**GOAL OF THE EXERCISE:** Which lines of the entries below hold the word "minus"? Report each of them.

========================================

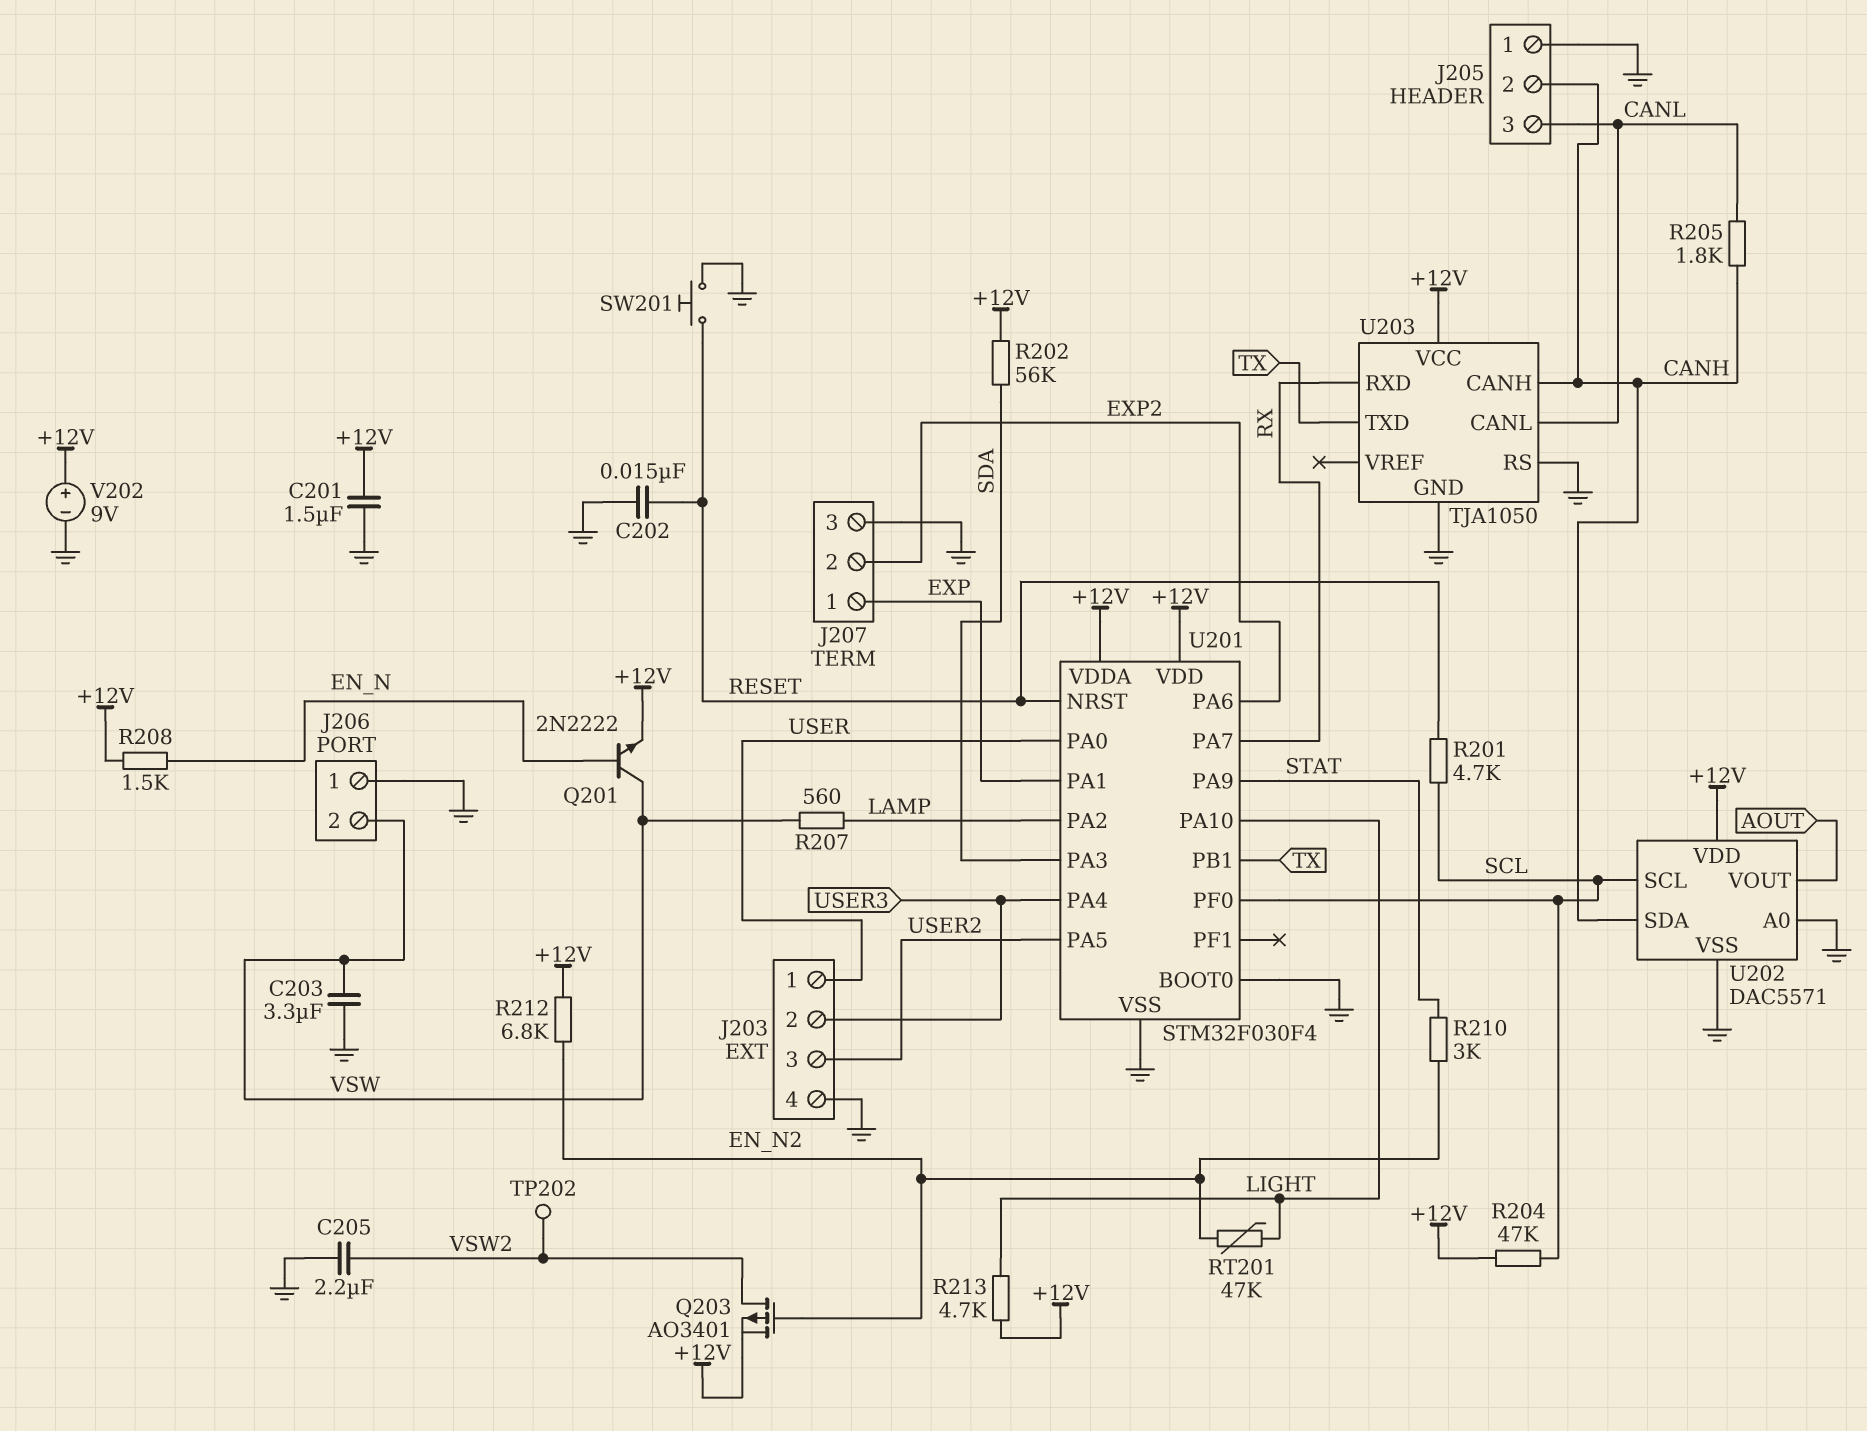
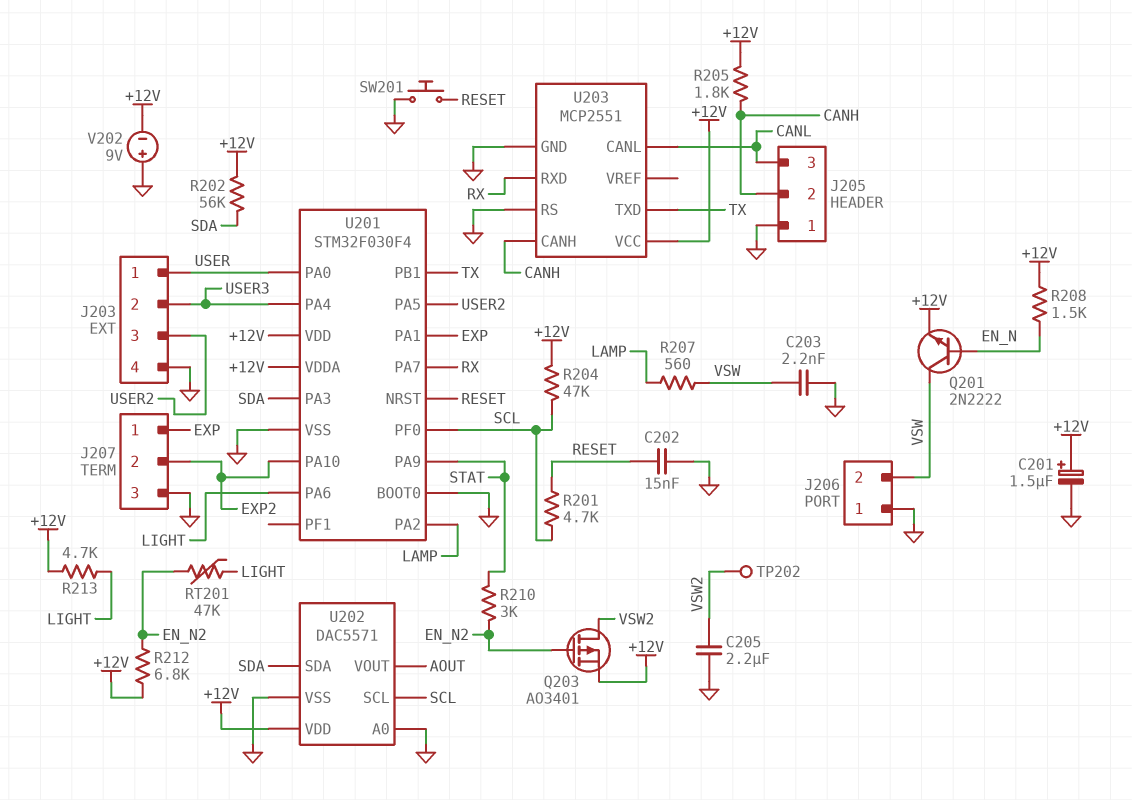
C201: 1.5uF (+12V, GND) -> 1.5uF (plus +12V, minus GND)
C203: 3.3uF (GND, VSW) -> 2.2nF (GND, VSW)
R205: 1.8k (CANH, CANL) -> 1.8k (+12V, CANH)
U201 pin PA6: EXP2 -> LIGHT
U201 pin PA10: LIGHT -> EXP2
U202 pin SDA: CANH -> SDA
U203: TJA1050 -> MCP2551
V202: 9V (plus +12V, minus GND) -> 9V (plus GND, minus +12V)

========================================

**EXERCISE OUTPUT:**
C201: 1.5uF (+12V, GND) -> 1.5uF (plus +12V, minus GND)
V202: 9V (plus +12V, minus GND) -> 9V (plus GND, minus +12V)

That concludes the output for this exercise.